(Beginning of Provided information)

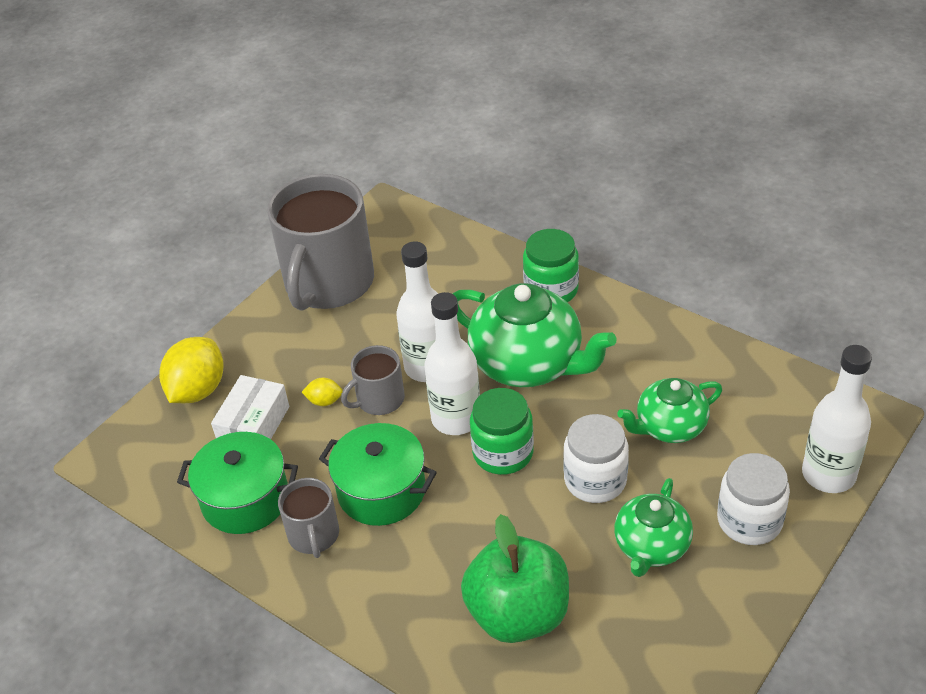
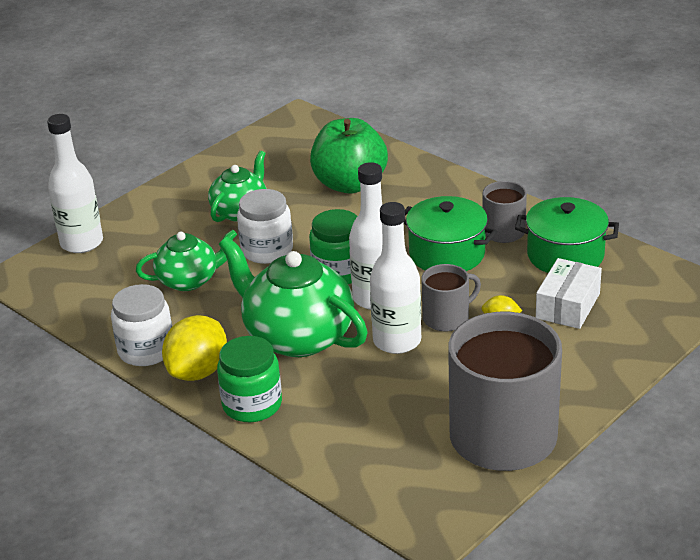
camera: 175 degrees left, 10 degrees down
(198, 390) = (632, 338): yellow lemon -> yellow lemon (198, 371)
(749, 520) = (160, 221): white jar -> white jar (146, 350)

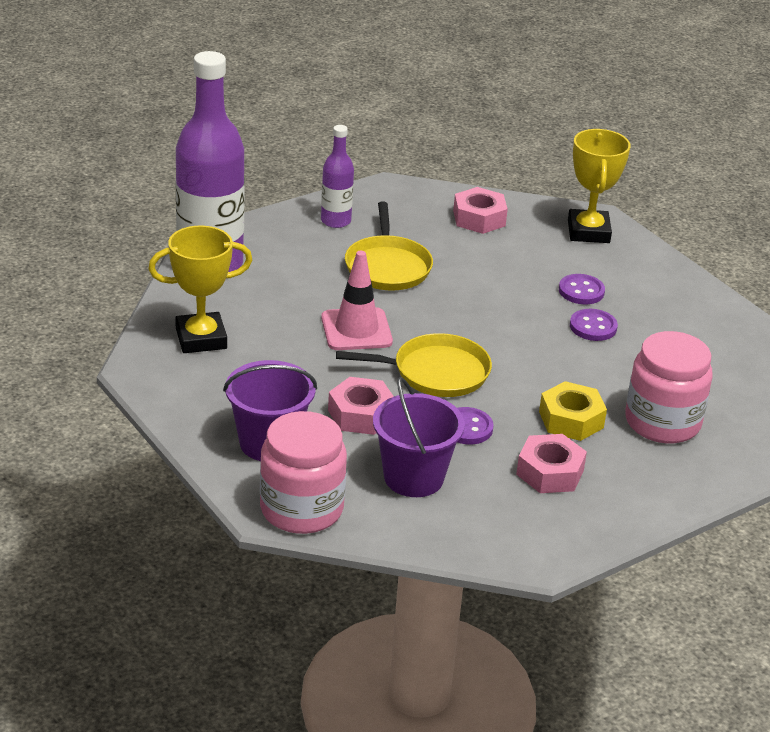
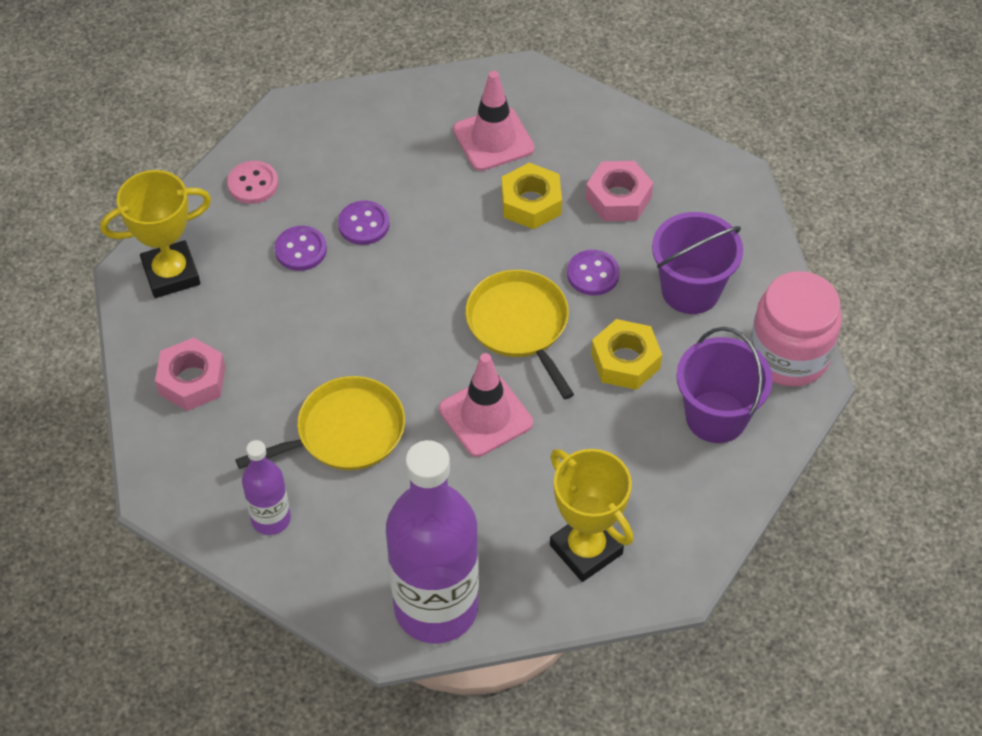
camera: 110 degrees left, 20 degrees up
(361, 414) = (625, 361): pink nut -> yellow nut
(662, 422) = (493, 139): pink jar -> pink traffic cone
(667, 287) = (253, 184): none -> pink button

(End of Provided information)

Requirement:
Write out exactly the final stretch of the records: the line containing "(361, 414) = (625, 361): pink" and every line after it, through the last, and nothing else.

Written solution:
(361, 414) = (625, 361): pink nut -> yellow nut
(662, 422) = (493, 139): pink jar -> pink traffic cone
(667, 287) = (253, 184): none -> pink button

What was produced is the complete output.